WORK TO COMPLETE =
Read through the records below and copy each line that uses the word "slope".

Spatial reasoning data:
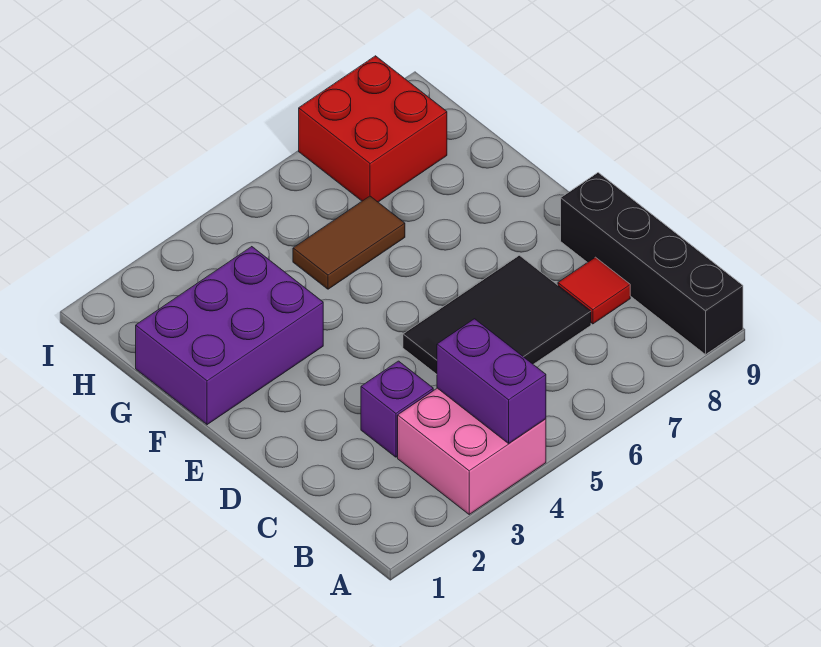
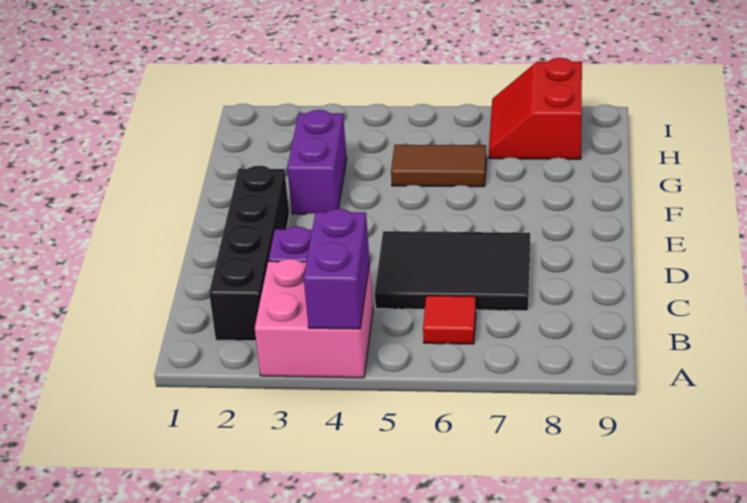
black 1x4 brick [561,173,743,355] -> black 1x4 brick moved to [209,166,289,341]
red 1x1 tile [558,257,630,324] -> red 1x1 tile moved to [423,296,476,344]
purple 2x3 brick [136,247,323,425] -> purple 1x2 brick [287,110,347,214]
red 2x2 brick [299,56,447,202] -> red 2x2 slope [489,58,582,159]

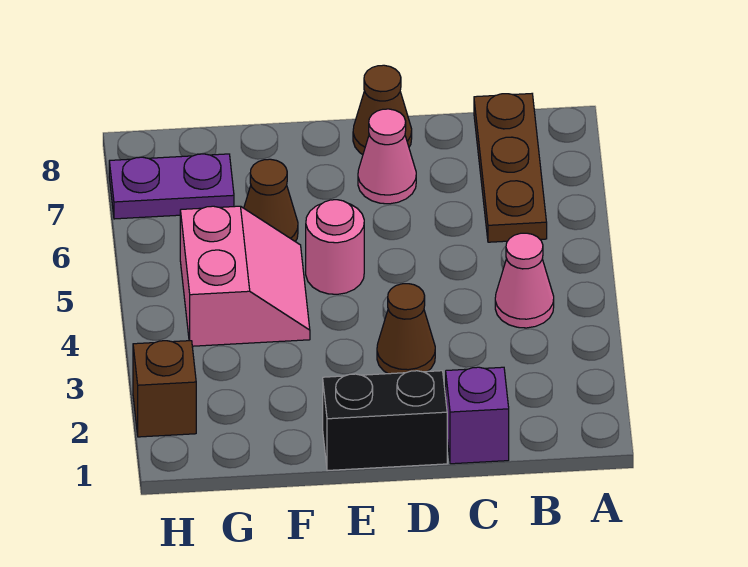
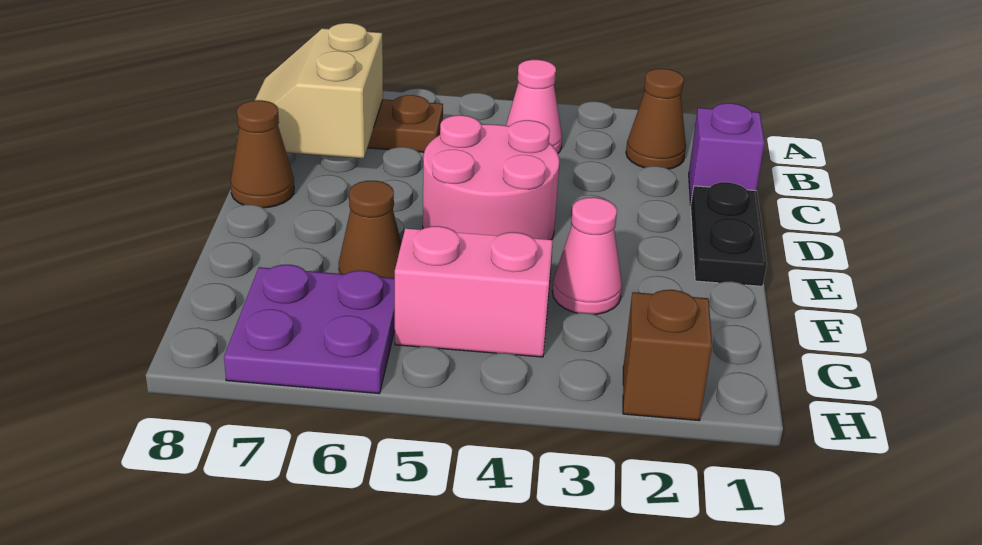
none -> tan 2x2 slope [255,23,383,158]
black 1x2 brick [323,371,447,470] -> black 1x2 plate [691,182,767,286]
brown 1x1 cone [377,284,435,374] -> brown 1x1 cone moved to [626,69,686,169]
pink 1x1 cone [358,109,416,204] -> pink 1x1 cone moved to [552,197,622,314]
pink 1x1 round brick [306,200,364,294] -> pink 2x2 round brick [423,115,559,240]
purple 1x2 plate [109,154,234,219] -> purple 2x2 plate [224,265,395,394]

OUTPUT BELOW =
red 2x2 brick [299,56,447,202] -> red 2x2 slope [489,58,582,159]
none -> tan 2x2 slope [255,23,383,158]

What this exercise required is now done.